▶ [WHAT IS BEING ASKED]: Output the lines of the records exactly as they appear, from the line containing "Question: Which object" through the line containing "(B) curtain", both included.

▶ [DATA UNDER STUDY]:
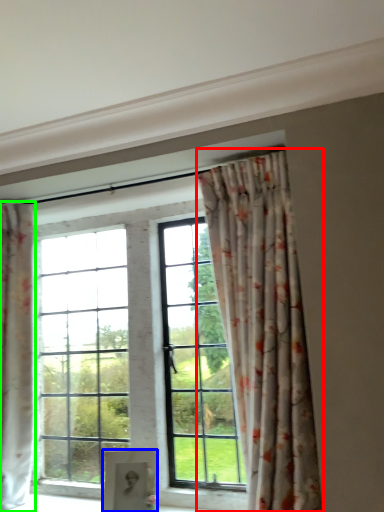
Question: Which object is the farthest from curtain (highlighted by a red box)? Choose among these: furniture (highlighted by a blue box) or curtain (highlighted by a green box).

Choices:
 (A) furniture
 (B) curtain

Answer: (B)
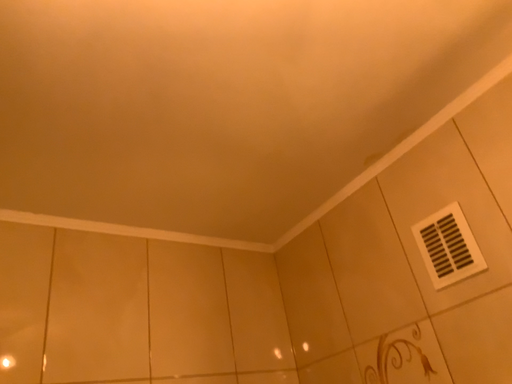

...

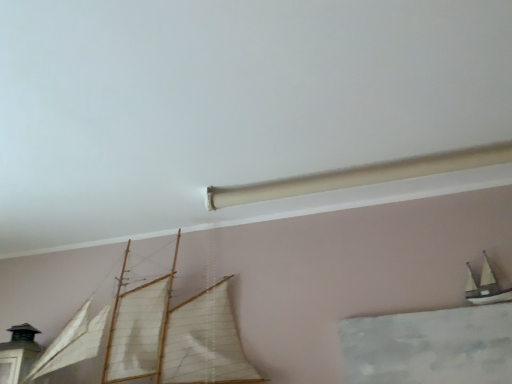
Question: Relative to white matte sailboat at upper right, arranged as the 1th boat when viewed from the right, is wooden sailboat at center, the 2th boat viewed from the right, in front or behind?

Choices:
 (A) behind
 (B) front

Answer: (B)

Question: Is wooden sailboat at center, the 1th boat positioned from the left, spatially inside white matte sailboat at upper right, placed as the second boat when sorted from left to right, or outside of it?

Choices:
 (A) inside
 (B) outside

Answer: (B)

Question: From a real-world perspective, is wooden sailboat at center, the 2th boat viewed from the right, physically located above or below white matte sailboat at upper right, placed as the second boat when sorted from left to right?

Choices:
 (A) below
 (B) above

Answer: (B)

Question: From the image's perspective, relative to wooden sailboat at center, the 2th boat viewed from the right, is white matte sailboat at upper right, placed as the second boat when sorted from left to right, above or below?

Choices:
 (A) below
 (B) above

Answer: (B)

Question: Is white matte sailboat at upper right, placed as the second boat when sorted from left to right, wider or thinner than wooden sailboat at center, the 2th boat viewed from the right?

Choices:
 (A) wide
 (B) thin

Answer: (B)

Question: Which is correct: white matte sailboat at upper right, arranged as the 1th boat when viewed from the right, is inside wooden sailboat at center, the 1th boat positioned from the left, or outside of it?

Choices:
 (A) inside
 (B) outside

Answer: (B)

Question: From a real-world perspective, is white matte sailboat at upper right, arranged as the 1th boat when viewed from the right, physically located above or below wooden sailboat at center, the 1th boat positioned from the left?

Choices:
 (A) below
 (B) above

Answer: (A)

▶ [REPLY]:
Question: Which object is the farthest from curtain (highlighted by a red box)? Choose among these: furniture (highlighted by a blue box) or curtain (highlighted by a green box).

Choices:
 (A) furniture
 (B) curtain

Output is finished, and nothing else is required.